* **ENTRIES SHOWN**
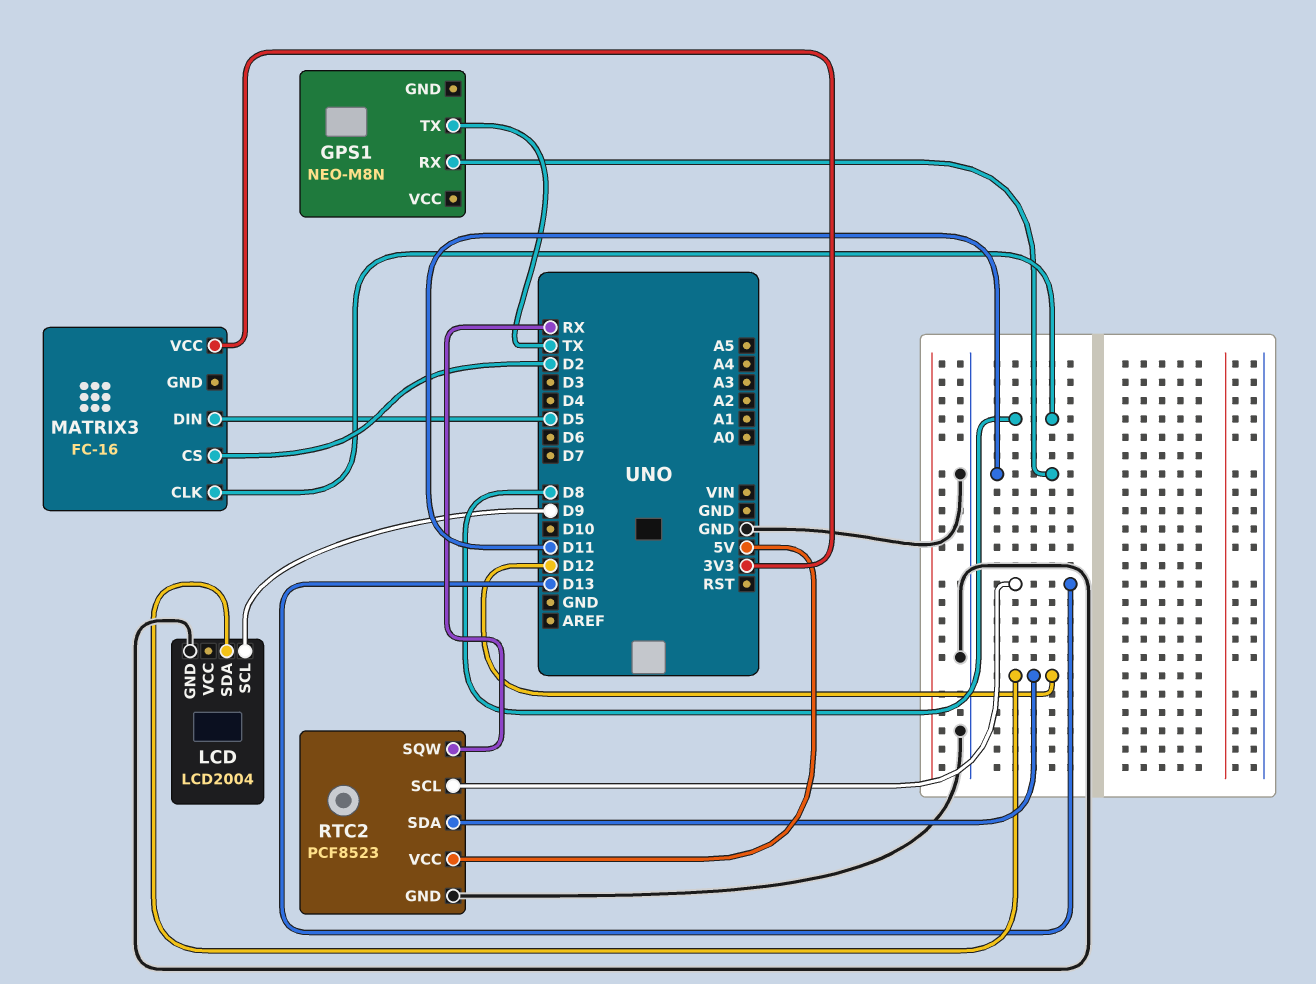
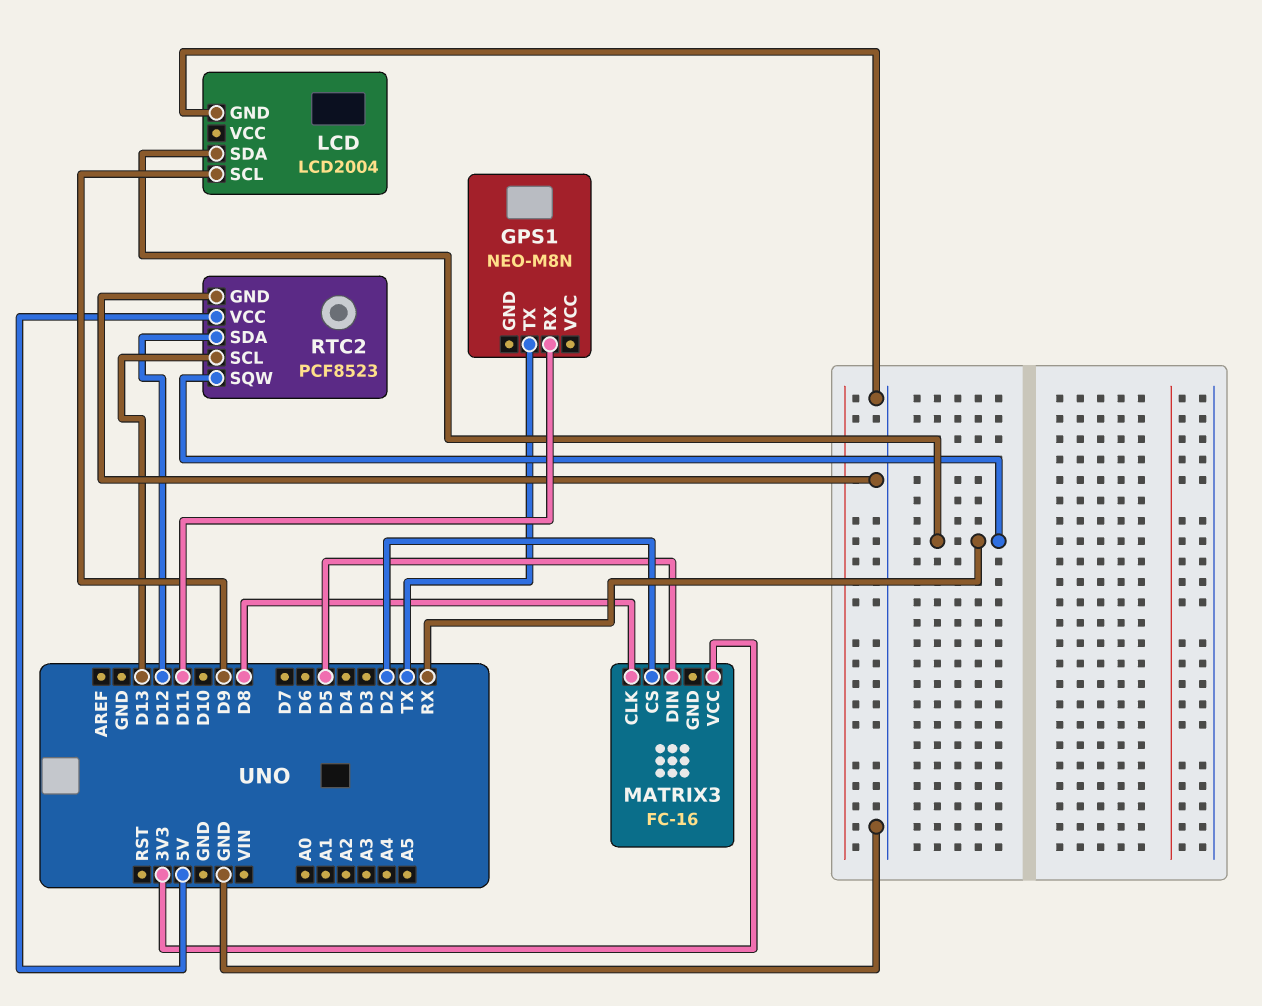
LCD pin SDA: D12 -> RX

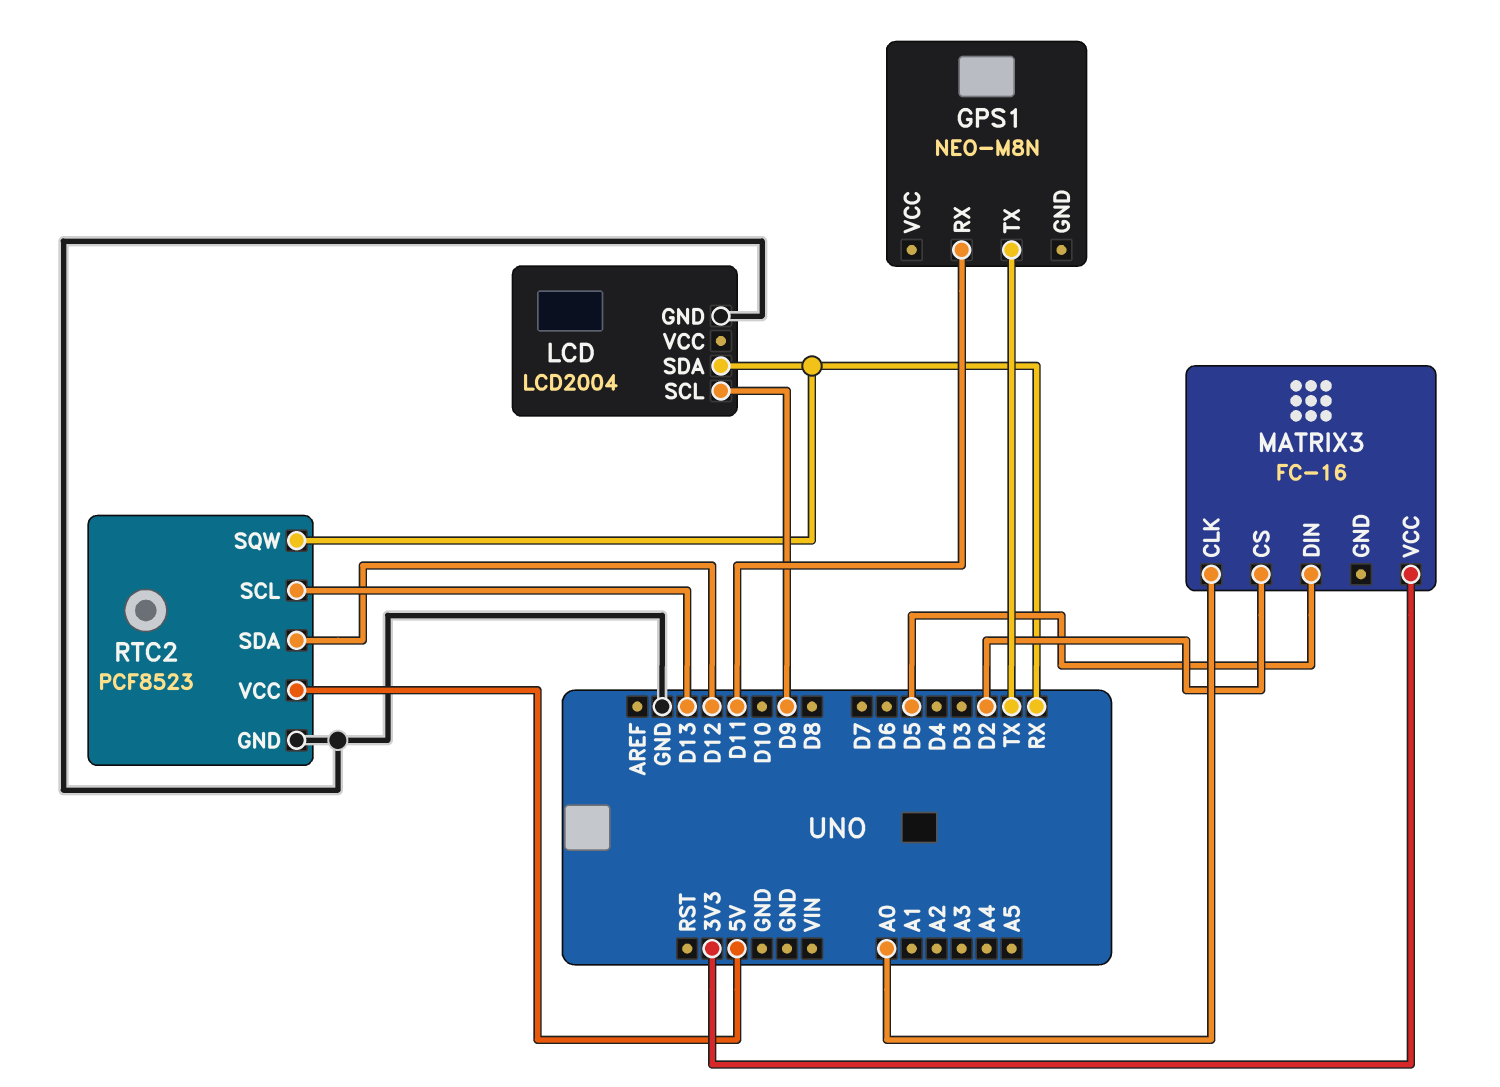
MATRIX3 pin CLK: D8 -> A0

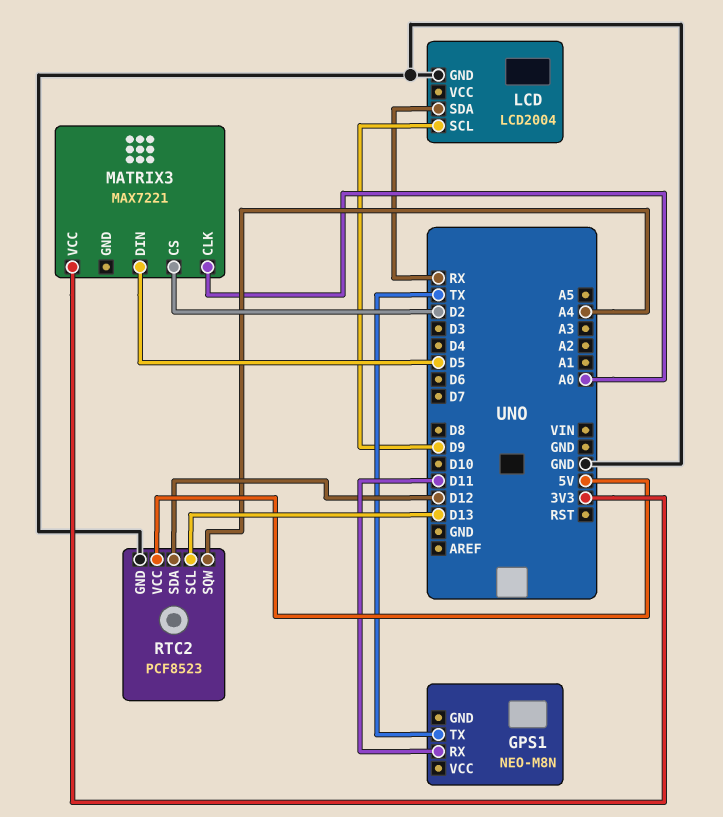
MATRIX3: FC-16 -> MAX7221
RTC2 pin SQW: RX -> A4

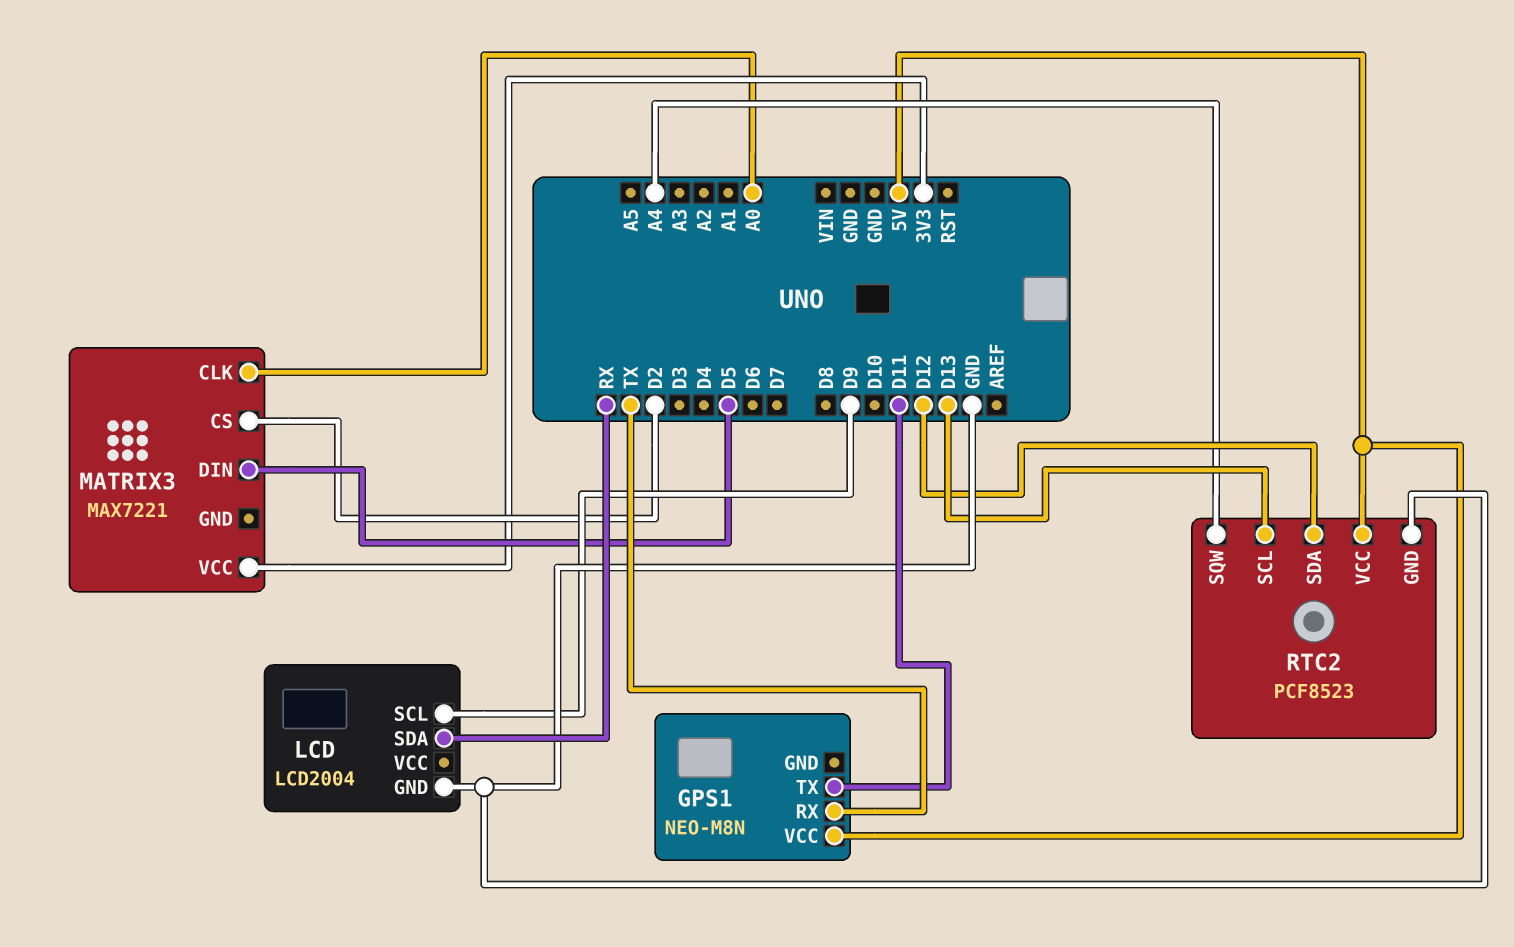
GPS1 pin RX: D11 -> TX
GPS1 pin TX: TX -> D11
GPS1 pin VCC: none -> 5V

* **WORK INSTRUCTION**
Each line above has to be returned exactly. Drop the pictures.

* **TASK RESPONSE**
LCD pin SDA: D12 -> RX

MATRIX3 pin CLK: D8 -> A0

MATRIX3: FC-16 -> MAX7221
RTC2 pin SQW: RX -> A4

GPS1 pin RX: D11 -> TX
GPS1 pin TX: TX -> D11
GPS1 pin VCC: none -> 5V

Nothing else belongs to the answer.